[Task to complete]:
Exact copies of the records below are needed, free of pictures.

Top of Given information

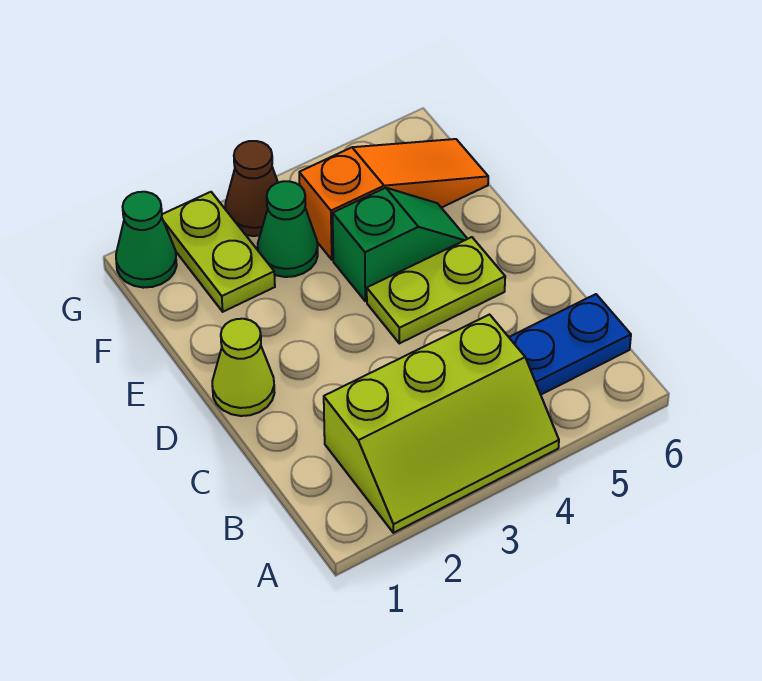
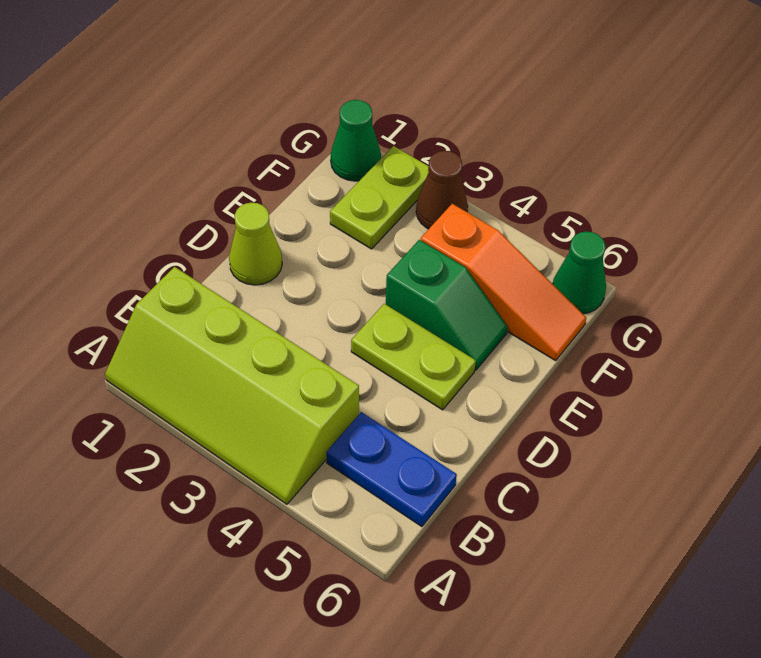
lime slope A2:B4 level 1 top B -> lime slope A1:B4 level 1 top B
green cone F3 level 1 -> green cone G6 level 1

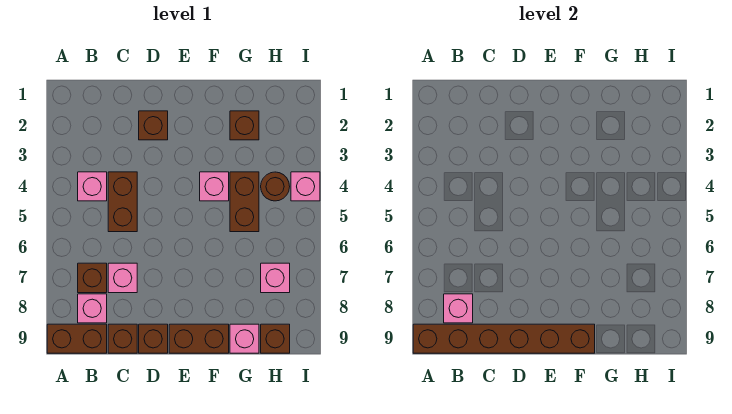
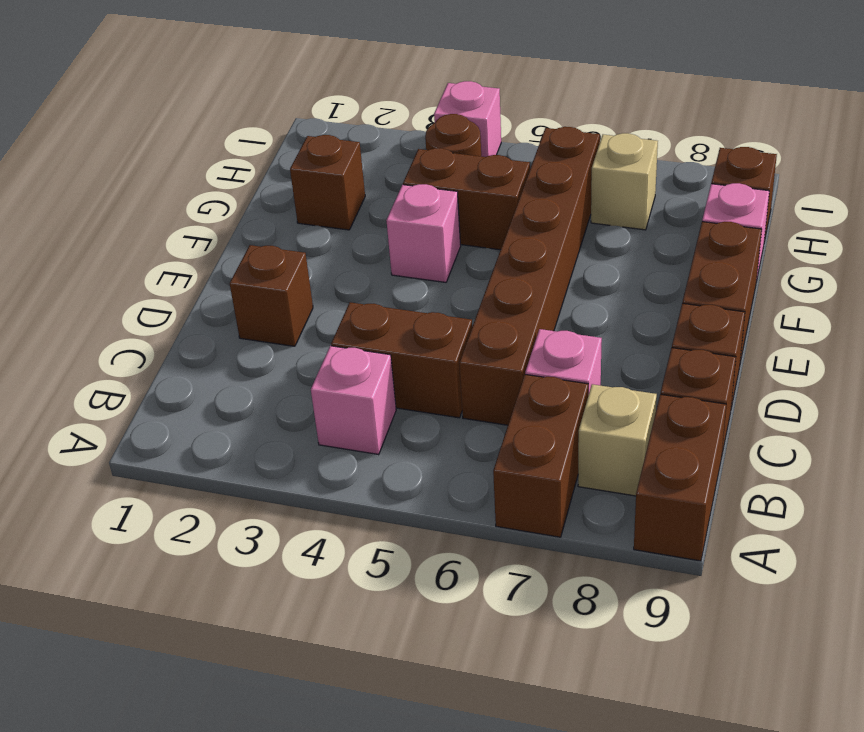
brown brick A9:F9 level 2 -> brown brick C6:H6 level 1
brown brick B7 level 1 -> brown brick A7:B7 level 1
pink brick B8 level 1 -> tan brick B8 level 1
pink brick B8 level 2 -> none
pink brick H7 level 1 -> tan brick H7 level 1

Bottom of Given information

[Response box]:
lime slope A2:B4 level 1 top B -> lime slope A1:B4 level 1 top B
green cone F3 level 1 -> green cone G6 level 1

brown brick A9:F9 level 2 -> brown brick C6:H6 level 1
brown brick B7 level 1 -> brown brick A7:B7 level 1
pink brick B8 level 1 -> tan brick B8 level 1
pink brick B8 level 2 -> none
pink brick H7 level 1 -> tan brick H7 level 1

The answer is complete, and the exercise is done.